What needs to be done
Write out, word for word, the first line of the data below and every line after it through the one containing "Someone took away the red_gibeta at 828, 437.".

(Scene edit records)
┏━━

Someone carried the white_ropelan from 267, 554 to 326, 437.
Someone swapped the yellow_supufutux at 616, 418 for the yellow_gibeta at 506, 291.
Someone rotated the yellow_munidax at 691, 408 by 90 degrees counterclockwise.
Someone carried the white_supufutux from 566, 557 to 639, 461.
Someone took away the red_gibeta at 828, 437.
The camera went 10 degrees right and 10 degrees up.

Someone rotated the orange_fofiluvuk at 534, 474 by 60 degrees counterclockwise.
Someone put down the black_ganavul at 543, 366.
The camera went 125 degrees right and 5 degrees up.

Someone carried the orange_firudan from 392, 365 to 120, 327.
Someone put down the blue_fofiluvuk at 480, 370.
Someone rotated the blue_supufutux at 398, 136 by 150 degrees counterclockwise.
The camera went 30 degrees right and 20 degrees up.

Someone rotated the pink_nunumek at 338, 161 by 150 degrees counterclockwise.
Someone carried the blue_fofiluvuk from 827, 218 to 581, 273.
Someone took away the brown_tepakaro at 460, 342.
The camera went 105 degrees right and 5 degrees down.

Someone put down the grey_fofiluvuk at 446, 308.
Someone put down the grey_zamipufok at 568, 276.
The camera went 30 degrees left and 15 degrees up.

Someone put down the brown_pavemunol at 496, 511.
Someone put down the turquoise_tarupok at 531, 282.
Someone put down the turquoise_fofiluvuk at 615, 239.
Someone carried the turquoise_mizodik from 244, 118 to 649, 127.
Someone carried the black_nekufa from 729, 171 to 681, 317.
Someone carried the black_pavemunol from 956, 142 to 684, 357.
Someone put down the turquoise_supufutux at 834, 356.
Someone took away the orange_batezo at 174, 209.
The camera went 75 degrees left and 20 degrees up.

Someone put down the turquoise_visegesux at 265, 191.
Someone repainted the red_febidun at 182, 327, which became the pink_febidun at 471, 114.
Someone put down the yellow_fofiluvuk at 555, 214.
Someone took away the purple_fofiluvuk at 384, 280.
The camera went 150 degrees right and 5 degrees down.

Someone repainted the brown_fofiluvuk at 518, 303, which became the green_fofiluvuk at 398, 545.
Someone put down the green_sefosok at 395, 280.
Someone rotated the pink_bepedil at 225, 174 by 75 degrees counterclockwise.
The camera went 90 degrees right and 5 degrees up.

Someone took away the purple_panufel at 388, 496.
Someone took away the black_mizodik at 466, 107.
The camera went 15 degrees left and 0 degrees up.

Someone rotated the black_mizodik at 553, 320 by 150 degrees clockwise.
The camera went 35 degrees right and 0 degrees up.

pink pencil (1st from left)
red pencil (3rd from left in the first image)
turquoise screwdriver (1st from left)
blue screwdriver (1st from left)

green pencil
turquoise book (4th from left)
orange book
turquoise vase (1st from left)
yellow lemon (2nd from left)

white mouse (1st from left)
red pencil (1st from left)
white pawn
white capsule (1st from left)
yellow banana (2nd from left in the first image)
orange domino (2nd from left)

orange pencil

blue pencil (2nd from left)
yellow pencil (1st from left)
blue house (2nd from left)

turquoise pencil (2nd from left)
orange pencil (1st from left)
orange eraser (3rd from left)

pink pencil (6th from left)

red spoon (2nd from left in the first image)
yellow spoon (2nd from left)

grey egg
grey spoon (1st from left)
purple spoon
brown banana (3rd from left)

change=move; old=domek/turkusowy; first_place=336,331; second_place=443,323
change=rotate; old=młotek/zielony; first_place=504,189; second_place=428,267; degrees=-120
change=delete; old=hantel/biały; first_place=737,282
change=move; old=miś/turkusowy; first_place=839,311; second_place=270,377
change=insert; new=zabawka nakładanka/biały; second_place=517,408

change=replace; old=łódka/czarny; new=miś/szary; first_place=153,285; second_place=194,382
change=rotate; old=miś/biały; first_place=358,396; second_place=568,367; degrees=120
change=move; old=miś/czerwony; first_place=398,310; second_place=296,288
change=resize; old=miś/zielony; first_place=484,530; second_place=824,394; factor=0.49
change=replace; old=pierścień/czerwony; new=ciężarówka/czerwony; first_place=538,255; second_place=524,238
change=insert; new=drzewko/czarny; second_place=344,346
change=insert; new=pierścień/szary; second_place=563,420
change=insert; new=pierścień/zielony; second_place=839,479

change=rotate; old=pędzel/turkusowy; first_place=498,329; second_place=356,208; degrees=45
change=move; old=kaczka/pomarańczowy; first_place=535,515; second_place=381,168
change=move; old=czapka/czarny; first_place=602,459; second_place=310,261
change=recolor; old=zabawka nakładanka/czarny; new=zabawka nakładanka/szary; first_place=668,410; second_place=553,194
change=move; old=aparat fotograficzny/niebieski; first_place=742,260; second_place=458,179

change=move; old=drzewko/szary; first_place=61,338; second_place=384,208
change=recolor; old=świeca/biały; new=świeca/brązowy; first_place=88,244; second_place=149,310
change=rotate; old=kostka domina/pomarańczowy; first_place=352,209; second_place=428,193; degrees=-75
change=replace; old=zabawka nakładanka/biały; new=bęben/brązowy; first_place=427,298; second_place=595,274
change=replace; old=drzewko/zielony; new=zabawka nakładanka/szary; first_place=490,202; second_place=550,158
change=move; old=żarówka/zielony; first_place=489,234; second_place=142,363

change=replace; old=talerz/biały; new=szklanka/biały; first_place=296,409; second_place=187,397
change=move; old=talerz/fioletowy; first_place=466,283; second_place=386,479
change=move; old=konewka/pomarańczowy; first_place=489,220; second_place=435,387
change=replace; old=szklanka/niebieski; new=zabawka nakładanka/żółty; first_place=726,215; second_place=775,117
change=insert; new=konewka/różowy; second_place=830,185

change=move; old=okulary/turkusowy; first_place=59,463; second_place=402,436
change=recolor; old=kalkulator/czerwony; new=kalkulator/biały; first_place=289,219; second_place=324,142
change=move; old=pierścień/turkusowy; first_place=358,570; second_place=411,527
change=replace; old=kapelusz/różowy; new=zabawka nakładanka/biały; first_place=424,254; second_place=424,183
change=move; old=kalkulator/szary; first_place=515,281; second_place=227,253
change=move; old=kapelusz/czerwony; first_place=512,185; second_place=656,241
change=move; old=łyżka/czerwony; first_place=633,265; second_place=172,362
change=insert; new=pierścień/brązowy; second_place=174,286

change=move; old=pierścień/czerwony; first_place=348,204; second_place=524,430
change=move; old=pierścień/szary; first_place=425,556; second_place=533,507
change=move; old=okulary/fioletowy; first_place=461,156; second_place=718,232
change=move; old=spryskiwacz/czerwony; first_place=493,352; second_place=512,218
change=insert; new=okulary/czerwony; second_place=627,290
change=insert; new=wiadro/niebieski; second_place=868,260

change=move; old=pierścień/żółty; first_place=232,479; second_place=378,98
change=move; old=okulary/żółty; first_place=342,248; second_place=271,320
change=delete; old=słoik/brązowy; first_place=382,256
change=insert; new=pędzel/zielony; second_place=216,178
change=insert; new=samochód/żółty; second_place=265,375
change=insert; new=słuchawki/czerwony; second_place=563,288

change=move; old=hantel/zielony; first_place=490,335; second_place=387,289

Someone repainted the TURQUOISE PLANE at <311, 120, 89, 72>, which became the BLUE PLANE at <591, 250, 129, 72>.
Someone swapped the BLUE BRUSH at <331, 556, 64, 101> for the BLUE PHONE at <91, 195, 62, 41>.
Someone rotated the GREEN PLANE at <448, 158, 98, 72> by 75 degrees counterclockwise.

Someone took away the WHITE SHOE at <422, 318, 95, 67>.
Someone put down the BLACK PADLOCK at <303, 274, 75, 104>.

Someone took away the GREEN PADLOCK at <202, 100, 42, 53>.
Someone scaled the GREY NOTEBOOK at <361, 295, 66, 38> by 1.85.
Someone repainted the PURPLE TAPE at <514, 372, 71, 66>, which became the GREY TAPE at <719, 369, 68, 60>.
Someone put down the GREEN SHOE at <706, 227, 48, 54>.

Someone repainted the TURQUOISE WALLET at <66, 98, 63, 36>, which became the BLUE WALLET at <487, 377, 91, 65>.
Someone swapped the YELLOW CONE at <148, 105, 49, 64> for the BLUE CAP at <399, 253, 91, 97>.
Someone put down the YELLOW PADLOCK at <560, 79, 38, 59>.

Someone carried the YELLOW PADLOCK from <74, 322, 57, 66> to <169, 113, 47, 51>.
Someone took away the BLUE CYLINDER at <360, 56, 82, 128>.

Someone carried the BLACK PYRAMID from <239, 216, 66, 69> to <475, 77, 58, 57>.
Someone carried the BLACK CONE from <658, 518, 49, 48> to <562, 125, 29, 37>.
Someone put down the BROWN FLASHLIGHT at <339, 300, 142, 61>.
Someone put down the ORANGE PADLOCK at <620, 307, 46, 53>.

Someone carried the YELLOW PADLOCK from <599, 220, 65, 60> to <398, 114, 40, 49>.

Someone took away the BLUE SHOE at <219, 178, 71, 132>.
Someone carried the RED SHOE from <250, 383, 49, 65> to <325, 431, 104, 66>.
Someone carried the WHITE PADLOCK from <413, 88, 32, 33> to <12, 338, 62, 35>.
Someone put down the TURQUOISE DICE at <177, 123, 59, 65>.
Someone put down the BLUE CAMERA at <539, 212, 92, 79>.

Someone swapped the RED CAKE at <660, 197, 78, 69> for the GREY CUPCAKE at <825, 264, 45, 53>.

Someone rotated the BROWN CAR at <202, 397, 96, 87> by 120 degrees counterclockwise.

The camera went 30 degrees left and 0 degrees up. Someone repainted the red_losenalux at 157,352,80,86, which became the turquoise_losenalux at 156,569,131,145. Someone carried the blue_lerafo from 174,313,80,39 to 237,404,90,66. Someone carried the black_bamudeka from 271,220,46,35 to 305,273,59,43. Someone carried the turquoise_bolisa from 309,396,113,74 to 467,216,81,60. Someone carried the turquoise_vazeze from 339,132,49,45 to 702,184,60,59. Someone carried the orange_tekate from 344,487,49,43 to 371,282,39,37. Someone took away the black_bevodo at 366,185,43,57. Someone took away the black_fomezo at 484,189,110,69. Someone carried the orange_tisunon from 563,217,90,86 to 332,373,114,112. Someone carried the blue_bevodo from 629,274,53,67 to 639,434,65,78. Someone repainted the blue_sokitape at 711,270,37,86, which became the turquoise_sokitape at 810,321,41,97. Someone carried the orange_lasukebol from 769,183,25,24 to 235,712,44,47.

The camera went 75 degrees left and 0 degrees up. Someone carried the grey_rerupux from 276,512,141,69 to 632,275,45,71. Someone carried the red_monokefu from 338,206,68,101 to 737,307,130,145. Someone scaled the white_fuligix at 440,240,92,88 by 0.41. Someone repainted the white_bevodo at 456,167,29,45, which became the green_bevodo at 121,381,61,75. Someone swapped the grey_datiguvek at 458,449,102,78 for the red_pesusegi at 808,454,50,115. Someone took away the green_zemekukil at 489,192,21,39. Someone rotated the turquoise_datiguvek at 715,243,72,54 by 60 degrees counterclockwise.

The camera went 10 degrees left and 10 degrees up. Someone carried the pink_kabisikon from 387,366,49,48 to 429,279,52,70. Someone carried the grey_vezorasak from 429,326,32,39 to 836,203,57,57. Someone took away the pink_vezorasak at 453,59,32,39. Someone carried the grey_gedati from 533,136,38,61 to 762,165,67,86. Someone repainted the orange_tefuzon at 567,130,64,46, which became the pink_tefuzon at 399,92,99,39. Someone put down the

┗━━

Output of the task
Someone carried the white_ropelan from 267, 554 to 326, 437.
Someone swapped the yellow_supufutux at 616, 418 for the yellow_gibeta at 506, 291.
Someone rotated the yellow_munidax at 691, 408 by 90 degrees counterclockwise.
Someone carried the white_supufutux from 566, 557 to 639, 461.
Someone took away the red_gibeta at 828, 437.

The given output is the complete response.